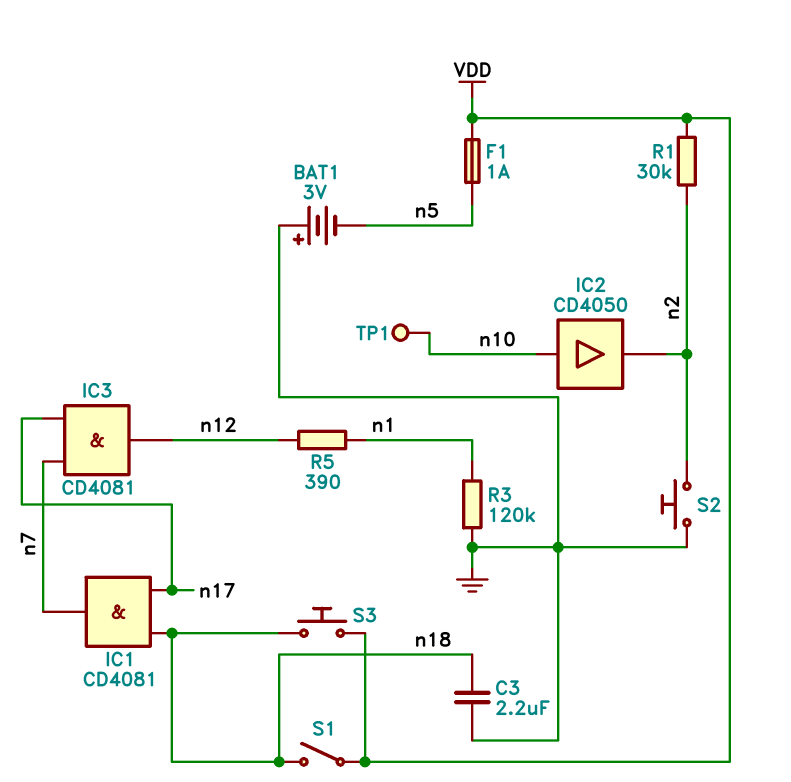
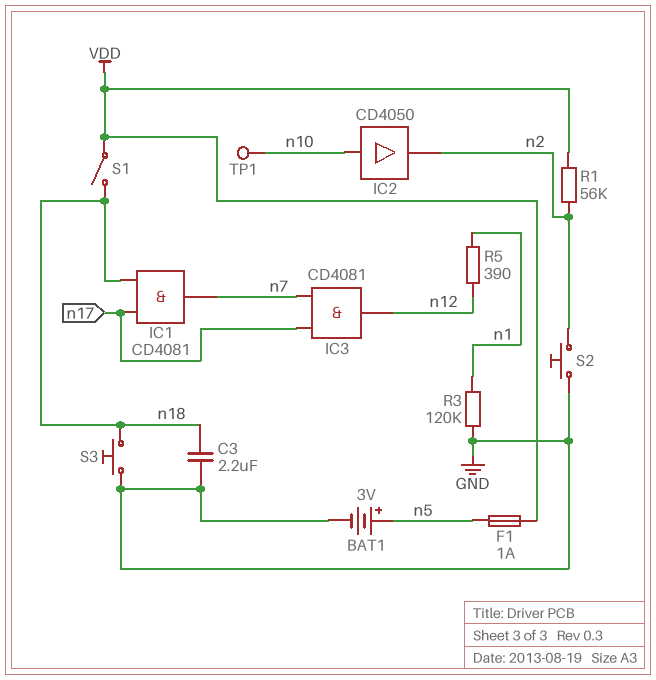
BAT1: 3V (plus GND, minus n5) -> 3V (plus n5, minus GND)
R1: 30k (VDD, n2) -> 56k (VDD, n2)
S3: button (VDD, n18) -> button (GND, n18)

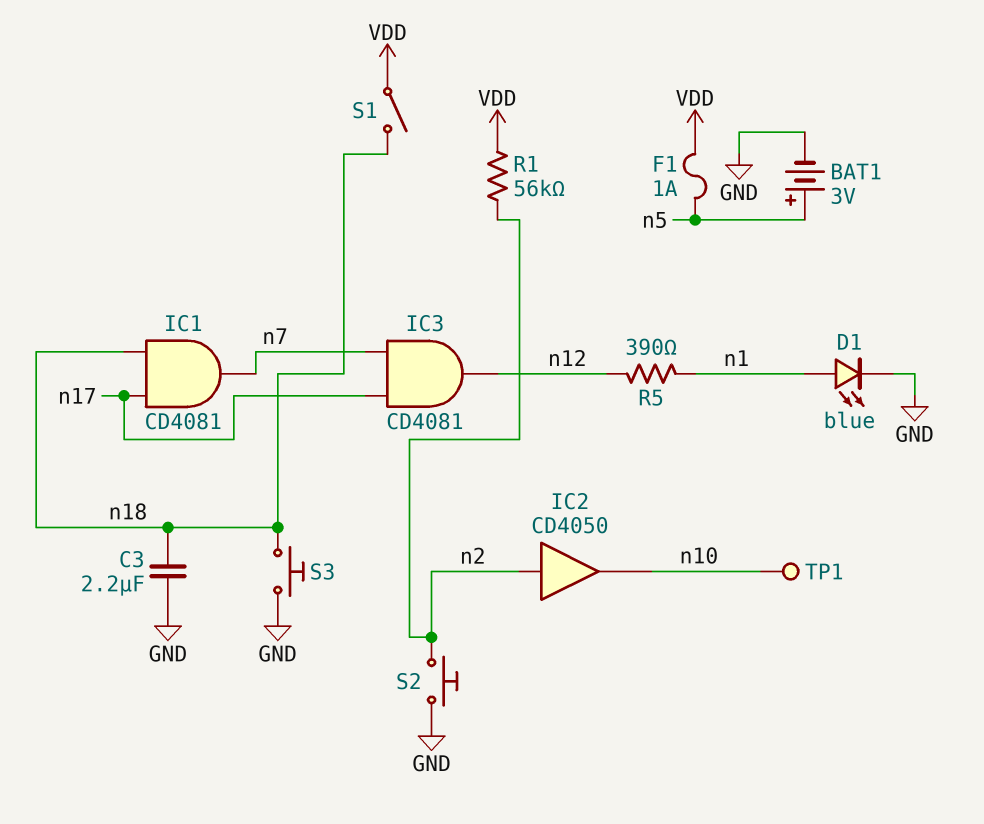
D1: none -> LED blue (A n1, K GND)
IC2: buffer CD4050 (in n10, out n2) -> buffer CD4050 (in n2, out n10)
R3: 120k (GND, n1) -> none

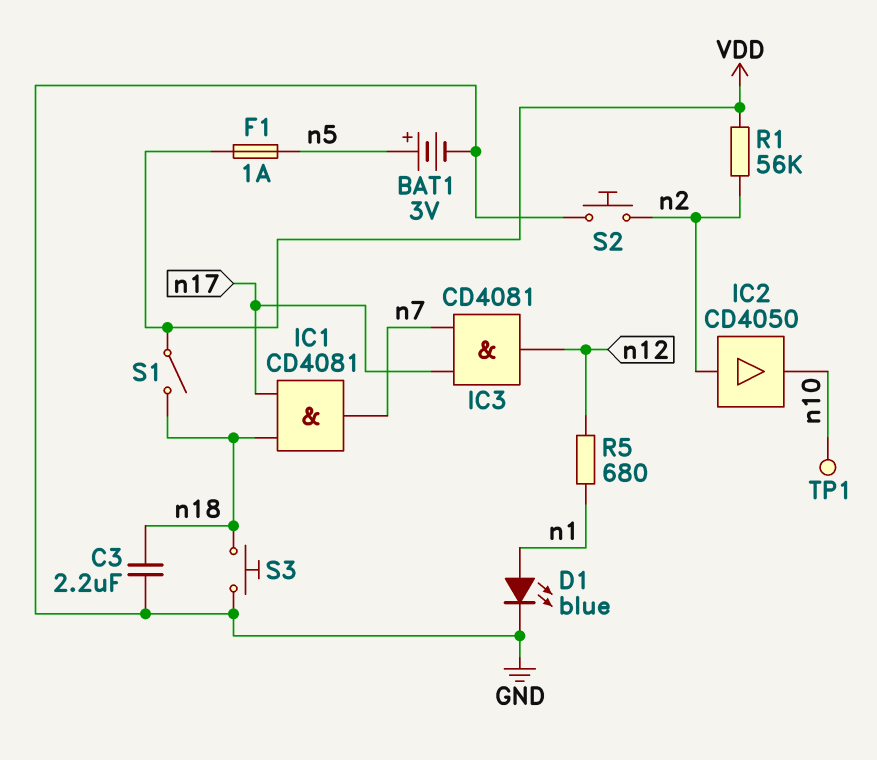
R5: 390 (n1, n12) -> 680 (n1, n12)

::::

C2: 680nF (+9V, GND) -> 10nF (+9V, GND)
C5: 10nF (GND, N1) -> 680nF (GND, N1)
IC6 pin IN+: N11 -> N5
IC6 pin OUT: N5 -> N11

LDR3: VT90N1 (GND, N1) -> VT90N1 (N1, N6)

::::

EXERCISE DESCRIPTION >> Would you output only the span of the records above that opens with the line containing "S3: button (VDD, n18) -> button (GND, n18)" and closes with the line containing "R5: 390 (n1, n12) -> 680 (n1, n12)", ends included and pictures dropped?

RESPONSE TO THE EXERCISE >>
S3: button (VDD, n18) -> button (GND, n18)

D1: none -> LED blue (A n1, K GND)
IC2: buffer CD4050 (in n10, out n2) -> buffer CD4050 (in n2, out n10)
R3: 120k (GND, n1) -> none

R5: 390 (n1, n12) -> 680 (n1, n12)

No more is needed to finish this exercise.